DATA TO USE |

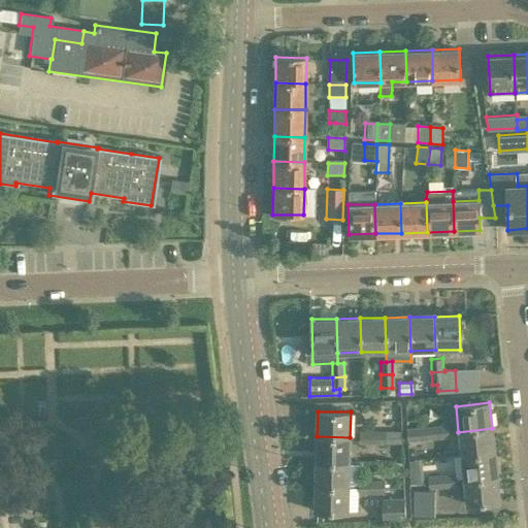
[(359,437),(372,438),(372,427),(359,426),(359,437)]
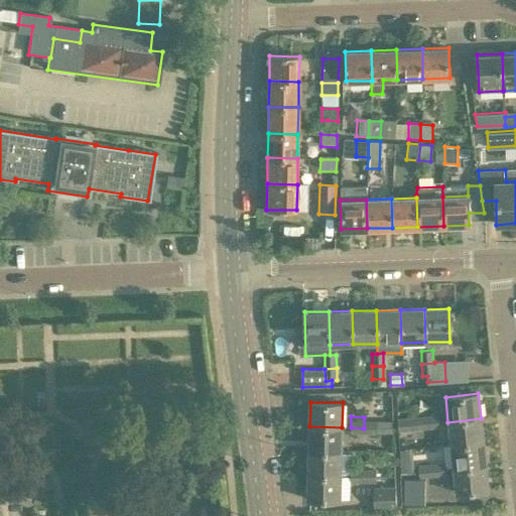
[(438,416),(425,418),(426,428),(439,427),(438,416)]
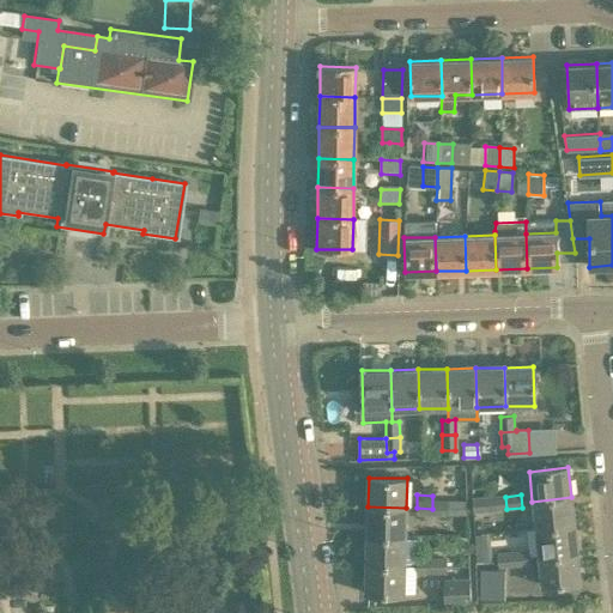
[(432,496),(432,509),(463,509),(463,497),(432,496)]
...
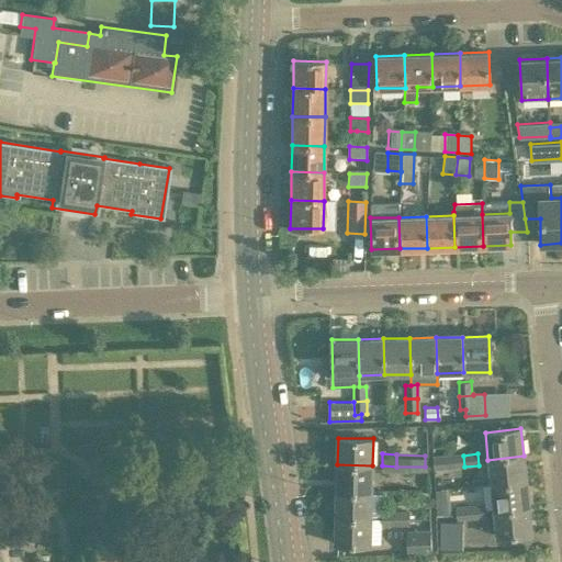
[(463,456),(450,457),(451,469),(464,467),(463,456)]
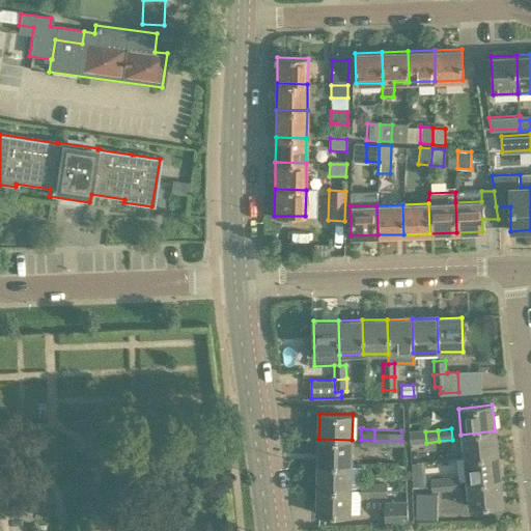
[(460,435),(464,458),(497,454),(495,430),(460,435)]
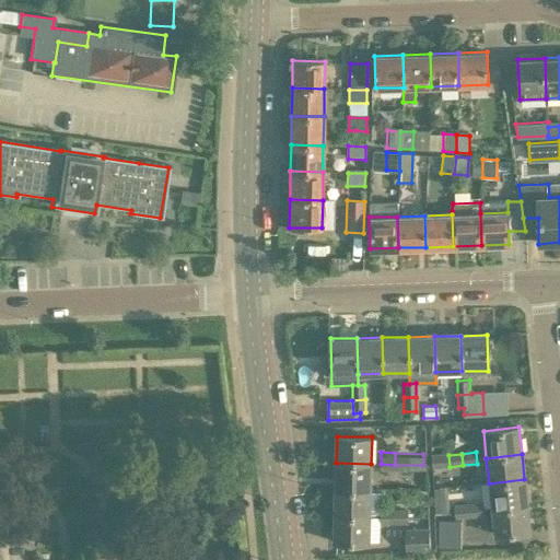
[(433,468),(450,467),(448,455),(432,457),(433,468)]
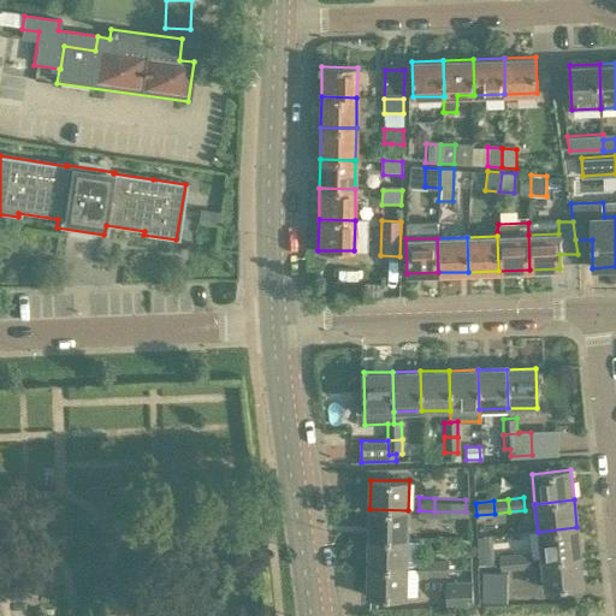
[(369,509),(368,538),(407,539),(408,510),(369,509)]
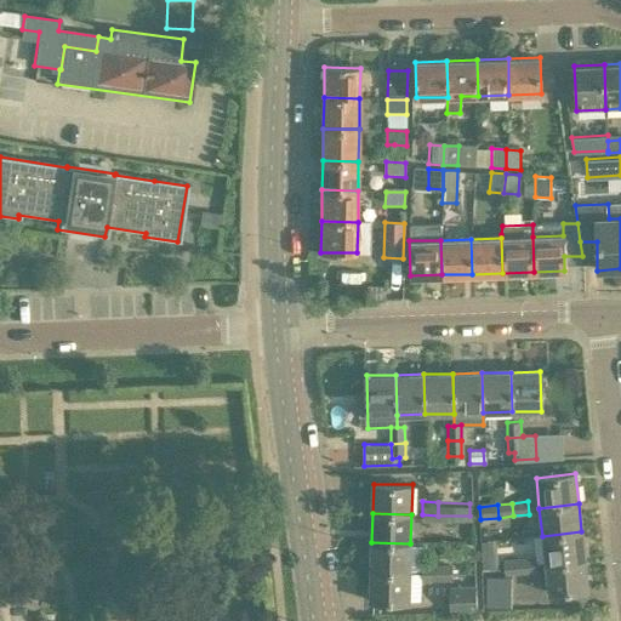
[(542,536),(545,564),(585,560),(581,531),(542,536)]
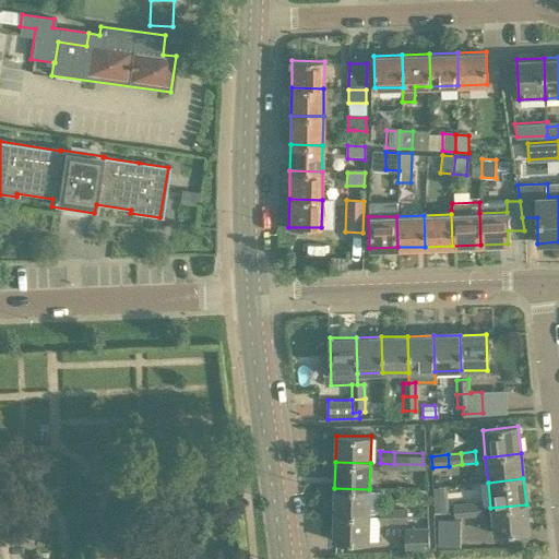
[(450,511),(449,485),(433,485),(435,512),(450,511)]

WHAT IS BEING ASKED | Within the material above, find the part that opens with the line containing "[(433,468),(450,467),(448,455),(432,457),(433,468)]" and closes with the line containing "[(450,511),(449,485),(433,485),(435,512),(450,511)]", and reproduce it exactly without the pictures.

EXERCISE OUTPUT |
[(433,468),(450,467),(448,455),(432,457),(433,468)]
[(369,509),(368,538),(407,539),(408,510),(369,509)]
[(542,536),(545,564),(585,560),(581,531),(542,536)]
[(450,511),(449,485),(433,485),(435,512),(450,511)]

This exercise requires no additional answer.